**WHAT IS NEEDED:** Give again, word for word, every line below from the one that has "cyan semicircle: (31, 59)" through the one that has "red pentagon: (349, 724)", both included, and no others.

**RECORDS PROVIDED:**
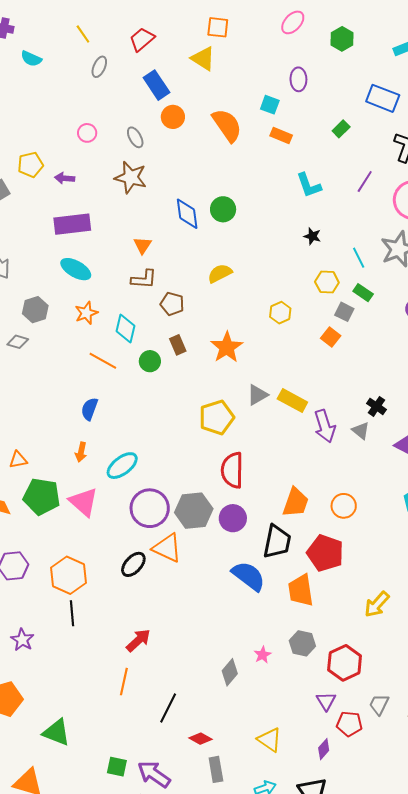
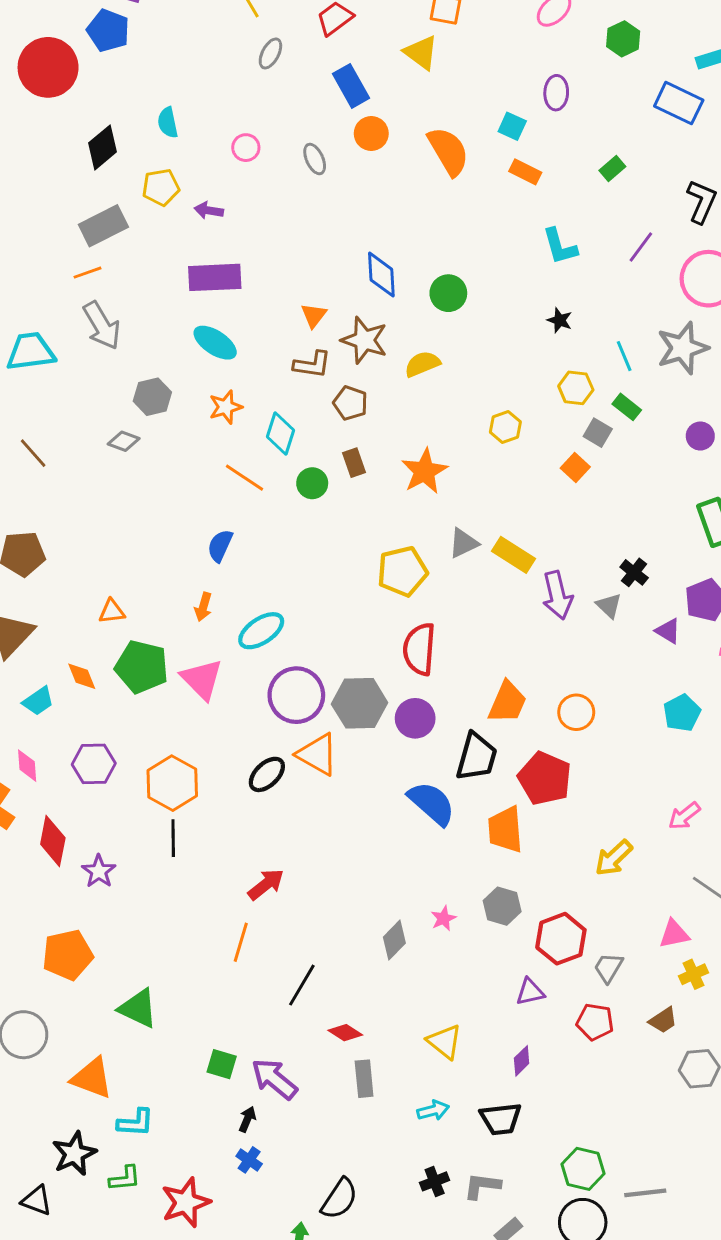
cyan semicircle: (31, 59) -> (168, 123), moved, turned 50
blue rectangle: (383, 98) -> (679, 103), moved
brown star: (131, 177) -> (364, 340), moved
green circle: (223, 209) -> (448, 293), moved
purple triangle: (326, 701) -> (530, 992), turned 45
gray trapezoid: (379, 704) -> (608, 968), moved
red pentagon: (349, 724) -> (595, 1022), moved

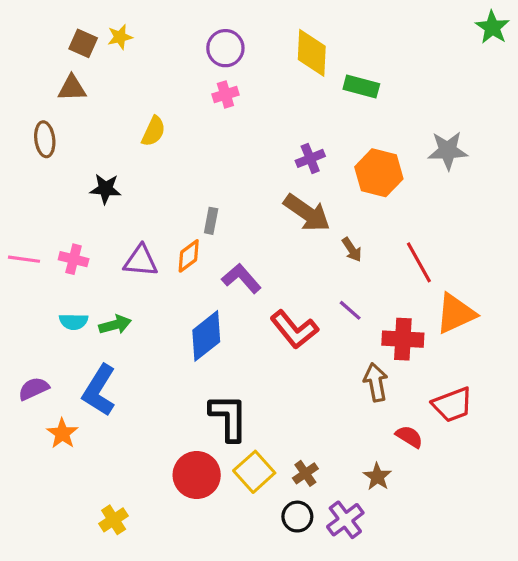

--

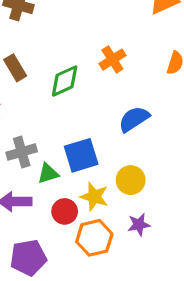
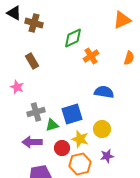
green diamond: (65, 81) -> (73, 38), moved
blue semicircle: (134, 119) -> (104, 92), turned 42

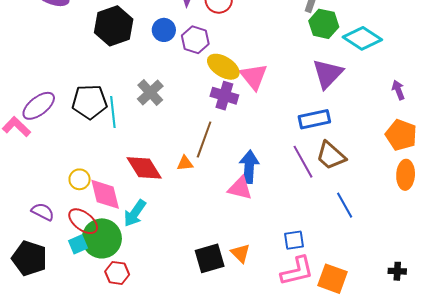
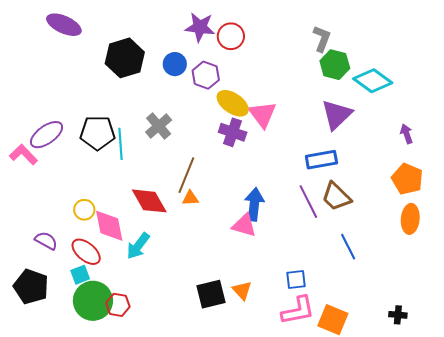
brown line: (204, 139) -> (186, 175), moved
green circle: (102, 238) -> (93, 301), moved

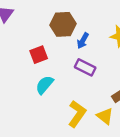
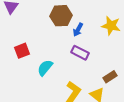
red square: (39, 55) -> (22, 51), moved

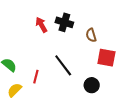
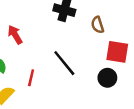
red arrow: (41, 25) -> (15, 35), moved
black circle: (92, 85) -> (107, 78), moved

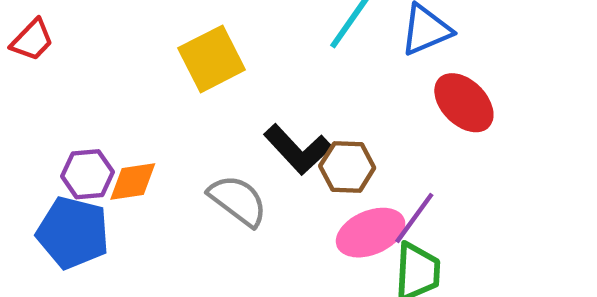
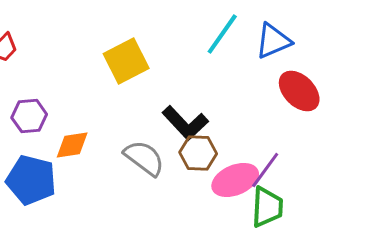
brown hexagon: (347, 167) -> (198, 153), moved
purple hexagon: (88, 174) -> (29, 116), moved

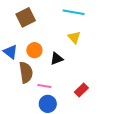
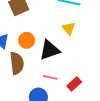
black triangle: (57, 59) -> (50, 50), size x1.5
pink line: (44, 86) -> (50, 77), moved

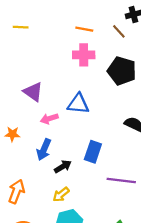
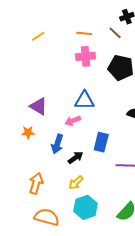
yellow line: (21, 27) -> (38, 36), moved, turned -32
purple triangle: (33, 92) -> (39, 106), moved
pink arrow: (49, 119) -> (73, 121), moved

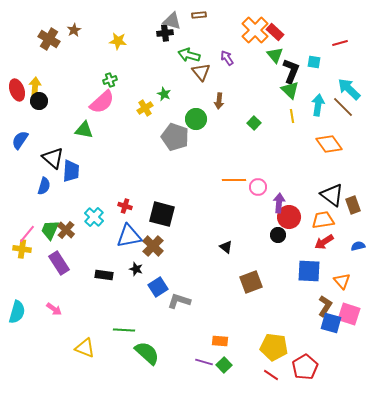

**RESULT OF THIS EXERCISE:**
cyan semicircle: (31, 59) -> (168, 123), moved, turned 50
blue rectangle: (383, 98) -> (679, 103), moved
brown star: (131, 177) -> (364, 340), moved
green circle: (223, 209) -> (448, 293), moved
purple triangle: (326, 701) -> (530, 992), turned 45
gray trapezoid: (379, 704) -> (608, 968), moved
red pentagon: (349, 724) -> (595, 1022), moved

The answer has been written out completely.